**EXERCISE:** With the images removed, return every line below exactly as it reads.

**INFORMATION SHOWN:**
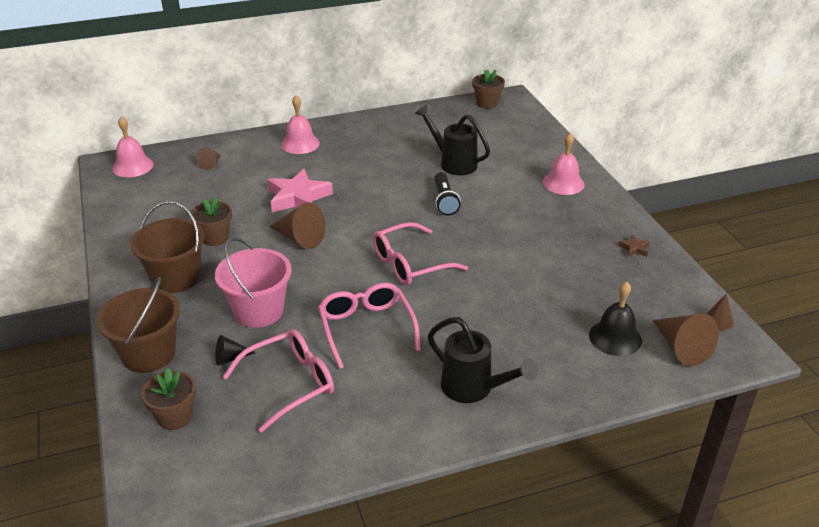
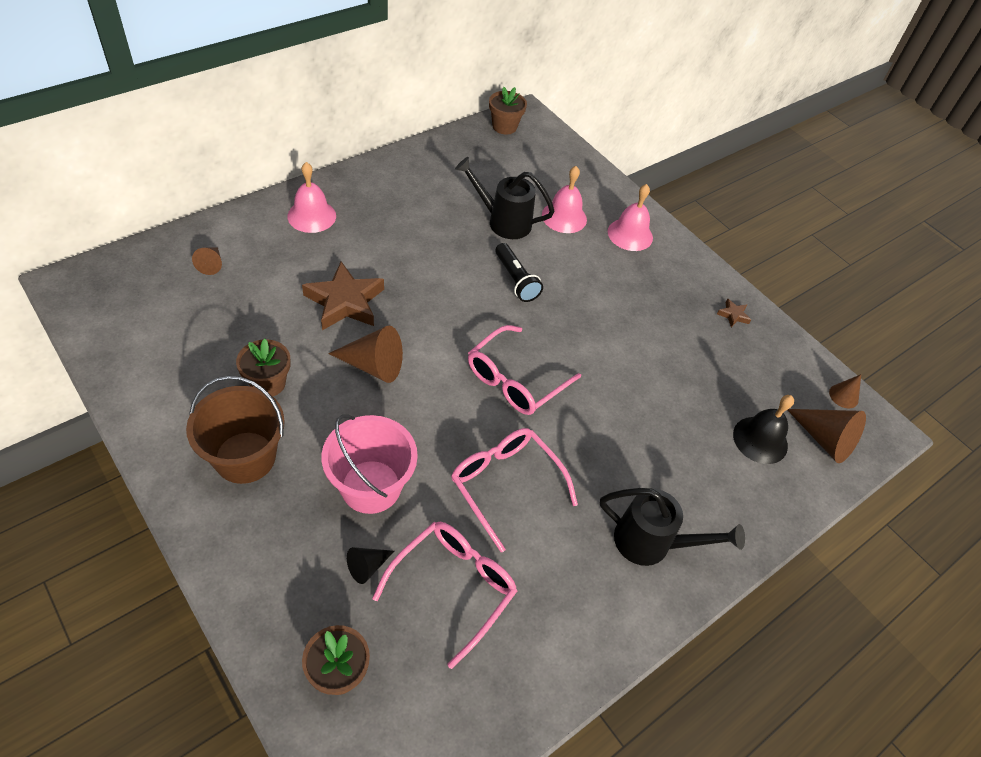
camera: 25 degrees left, 15 degrees up
(132, 166) = (105, 283): pink bell -> pink bell (564, 217)
(148, 354) = (263, 585): brown bucket -> none
(298, 197) = (345, 302): pink star -> brown star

**OUTPUT BELOW:**
camera: 25 degrees left, 15 degrees up
(132, 166) = (105, 283): pink bell -> pink bell (564, 217)
(148, 354) = (263, 585): brown bucket -> none
(298, 197) = (345, 302): pink star -> brown star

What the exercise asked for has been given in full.